## Task:
Report every line of the material that contains the string "plus".
Supplied material: Begin
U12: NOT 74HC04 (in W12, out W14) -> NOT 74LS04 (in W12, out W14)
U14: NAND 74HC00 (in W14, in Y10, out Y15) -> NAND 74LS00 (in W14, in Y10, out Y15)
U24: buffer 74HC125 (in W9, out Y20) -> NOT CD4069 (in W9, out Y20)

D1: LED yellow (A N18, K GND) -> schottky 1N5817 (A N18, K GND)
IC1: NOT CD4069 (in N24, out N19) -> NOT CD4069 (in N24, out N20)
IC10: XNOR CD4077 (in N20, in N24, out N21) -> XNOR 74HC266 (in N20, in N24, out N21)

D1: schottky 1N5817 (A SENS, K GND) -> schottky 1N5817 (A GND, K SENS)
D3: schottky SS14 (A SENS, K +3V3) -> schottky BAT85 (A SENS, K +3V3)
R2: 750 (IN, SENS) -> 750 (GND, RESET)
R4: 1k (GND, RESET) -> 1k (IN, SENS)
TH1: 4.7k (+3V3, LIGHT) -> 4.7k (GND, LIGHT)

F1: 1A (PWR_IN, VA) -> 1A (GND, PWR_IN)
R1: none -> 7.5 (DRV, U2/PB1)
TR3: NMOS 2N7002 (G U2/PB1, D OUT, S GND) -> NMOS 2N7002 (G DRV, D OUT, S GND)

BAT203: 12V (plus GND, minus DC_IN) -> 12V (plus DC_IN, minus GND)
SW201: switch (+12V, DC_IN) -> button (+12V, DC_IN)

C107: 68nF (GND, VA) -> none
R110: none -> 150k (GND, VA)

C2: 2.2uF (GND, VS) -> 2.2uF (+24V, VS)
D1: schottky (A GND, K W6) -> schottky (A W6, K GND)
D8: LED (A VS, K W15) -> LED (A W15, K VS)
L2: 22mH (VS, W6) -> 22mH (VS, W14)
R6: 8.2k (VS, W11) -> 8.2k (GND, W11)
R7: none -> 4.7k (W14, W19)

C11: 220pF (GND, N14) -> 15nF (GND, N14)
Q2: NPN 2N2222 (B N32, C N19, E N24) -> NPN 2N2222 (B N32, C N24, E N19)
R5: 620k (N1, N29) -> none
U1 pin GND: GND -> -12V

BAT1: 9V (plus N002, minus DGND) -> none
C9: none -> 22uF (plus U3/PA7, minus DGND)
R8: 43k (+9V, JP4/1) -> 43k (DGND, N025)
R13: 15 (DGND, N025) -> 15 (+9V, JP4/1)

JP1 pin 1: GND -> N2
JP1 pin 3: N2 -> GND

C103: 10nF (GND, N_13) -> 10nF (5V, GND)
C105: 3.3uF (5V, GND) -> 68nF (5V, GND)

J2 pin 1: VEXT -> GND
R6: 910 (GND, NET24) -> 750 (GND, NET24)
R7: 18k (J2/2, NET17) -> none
Supplied material: End
## Answer to this problem:
BAT203: 12V (plus GND, minus DC_IN) -> 12V (plus DC_IN, minus GND)
BAT1: 9V (plus N002, minus DGND) -> none
C9: none -> 22uF (plus U3/PA7, minus DGND)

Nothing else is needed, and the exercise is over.